EXERCISE DETAILS = Return each line from the records that contains the string "kern".

DATA FOR THIS TASK =
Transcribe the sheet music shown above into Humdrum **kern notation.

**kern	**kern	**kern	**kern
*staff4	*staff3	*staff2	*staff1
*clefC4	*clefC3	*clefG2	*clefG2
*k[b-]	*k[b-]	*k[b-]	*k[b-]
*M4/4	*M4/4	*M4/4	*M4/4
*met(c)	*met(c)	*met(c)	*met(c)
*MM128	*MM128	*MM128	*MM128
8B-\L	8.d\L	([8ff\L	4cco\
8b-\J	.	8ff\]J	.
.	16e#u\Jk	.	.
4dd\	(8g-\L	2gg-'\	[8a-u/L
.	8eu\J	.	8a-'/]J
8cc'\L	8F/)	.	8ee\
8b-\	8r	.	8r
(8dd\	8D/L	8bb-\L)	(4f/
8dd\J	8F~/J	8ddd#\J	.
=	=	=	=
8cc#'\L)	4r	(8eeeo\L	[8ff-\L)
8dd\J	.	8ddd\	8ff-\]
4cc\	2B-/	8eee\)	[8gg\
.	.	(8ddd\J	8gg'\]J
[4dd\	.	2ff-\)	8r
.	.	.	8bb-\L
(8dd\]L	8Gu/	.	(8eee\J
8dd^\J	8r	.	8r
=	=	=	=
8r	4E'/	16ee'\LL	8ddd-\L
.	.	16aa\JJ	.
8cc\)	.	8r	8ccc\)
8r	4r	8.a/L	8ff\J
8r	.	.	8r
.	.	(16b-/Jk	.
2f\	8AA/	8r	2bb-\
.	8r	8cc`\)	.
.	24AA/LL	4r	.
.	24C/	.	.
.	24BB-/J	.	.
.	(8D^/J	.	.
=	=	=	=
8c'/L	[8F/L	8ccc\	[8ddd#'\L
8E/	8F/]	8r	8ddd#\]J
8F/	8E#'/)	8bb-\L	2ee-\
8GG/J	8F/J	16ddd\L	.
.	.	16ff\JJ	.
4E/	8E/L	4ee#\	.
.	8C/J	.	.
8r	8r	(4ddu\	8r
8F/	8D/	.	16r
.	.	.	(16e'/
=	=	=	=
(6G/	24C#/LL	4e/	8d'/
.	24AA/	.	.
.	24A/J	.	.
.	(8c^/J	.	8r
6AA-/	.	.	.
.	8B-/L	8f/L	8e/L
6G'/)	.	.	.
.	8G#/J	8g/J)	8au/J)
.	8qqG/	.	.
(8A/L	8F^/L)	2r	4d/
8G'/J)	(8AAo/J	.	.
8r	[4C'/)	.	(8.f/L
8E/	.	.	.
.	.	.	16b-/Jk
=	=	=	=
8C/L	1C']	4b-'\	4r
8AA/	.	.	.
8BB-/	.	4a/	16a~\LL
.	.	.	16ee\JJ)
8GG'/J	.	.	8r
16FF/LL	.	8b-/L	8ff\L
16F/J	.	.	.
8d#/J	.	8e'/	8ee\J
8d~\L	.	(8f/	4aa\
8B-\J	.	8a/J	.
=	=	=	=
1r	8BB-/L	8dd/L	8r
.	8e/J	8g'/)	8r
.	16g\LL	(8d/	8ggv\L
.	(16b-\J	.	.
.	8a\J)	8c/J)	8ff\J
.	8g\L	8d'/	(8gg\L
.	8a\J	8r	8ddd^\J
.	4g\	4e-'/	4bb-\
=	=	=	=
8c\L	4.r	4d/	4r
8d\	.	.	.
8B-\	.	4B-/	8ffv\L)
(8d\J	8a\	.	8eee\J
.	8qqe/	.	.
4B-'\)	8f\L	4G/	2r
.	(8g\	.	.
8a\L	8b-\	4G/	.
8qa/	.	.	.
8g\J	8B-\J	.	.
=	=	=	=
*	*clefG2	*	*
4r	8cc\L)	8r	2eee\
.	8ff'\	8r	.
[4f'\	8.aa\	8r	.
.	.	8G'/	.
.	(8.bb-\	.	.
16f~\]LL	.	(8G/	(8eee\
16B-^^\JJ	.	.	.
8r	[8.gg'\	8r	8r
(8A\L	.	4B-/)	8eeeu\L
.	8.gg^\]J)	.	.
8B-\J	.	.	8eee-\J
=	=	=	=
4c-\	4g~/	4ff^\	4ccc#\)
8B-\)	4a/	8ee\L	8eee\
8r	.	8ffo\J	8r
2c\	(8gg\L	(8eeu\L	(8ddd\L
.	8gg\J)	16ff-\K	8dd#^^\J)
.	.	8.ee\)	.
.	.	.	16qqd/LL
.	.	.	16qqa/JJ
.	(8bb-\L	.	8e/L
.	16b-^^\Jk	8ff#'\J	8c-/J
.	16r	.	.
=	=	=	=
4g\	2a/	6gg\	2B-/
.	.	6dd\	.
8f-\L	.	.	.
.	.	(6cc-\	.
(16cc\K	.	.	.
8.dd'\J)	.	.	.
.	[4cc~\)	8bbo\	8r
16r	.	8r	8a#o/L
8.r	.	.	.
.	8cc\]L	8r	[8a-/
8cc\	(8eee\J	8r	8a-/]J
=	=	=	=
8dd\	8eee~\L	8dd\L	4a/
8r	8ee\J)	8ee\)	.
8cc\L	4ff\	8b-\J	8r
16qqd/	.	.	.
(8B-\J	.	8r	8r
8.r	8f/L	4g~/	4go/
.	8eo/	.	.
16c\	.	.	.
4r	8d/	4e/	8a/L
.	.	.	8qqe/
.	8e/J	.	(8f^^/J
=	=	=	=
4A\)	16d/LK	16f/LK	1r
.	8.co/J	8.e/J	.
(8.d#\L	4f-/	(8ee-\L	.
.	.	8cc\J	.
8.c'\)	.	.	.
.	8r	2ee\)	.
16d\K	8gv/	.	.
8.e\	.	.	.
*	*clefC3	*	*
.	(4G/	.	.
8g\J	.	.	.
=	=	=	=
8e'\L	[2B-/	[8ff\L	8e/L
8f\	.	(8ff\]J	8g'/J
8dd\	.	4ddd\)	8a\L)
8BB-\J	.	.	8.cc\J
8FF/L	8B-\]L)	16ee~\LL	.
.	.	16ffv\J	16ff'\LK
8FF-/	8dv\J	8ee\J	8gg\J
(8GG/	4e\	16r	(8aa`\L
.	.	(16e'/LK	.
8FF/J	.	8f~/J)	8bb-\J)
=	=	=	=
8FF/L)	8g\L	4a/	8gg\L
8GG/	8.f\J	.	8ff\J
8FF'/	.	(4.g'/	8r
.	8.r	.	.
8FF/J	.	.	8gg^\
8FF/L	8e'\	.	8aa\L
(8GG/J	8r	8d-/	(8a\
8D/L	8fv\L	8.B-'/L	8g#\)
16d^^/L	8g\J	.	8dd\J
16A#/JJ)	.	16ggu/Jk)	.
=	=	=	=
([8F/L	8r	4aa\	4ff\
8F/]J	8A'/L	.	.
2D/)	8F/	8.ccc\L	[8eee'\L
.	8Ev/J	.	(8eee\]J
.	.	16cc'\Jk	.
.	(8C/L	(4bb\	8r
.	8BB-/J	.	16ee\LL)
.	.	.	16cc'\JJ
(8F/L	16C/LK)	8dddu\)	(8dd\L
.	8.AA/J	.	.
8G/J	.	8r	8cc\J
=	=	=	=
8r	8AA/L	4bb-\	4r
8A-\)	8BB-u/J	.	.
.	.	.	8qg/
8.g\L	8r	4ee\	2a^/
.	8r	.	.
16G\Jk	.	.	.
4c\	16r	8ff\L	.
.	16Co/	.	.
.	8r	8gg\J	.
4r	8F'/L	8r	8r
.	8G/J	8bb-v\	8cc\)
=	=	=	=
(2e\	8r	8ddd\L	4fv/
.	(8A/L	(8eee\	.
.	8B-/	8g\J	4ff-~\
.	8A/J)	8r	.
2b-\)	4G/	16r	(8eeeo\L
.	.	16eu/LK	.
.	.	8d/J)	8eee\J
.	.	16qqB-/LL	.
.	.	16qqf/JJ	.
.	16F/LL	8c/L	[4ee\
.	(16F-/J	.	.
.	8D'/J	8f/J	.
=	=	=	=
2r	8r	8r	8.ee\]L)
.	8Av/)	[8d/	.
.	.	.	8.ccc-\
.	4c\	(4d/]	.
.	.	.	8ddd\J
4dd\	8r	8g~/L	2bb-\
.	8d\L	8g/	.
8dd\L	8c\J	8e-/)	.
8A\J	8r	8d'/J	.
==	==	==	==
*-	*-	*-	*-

THE OUTPUT =
Transcribe the sheet music shown above into Humdrum **kern notation.
**kern	**kern	**kern	**kern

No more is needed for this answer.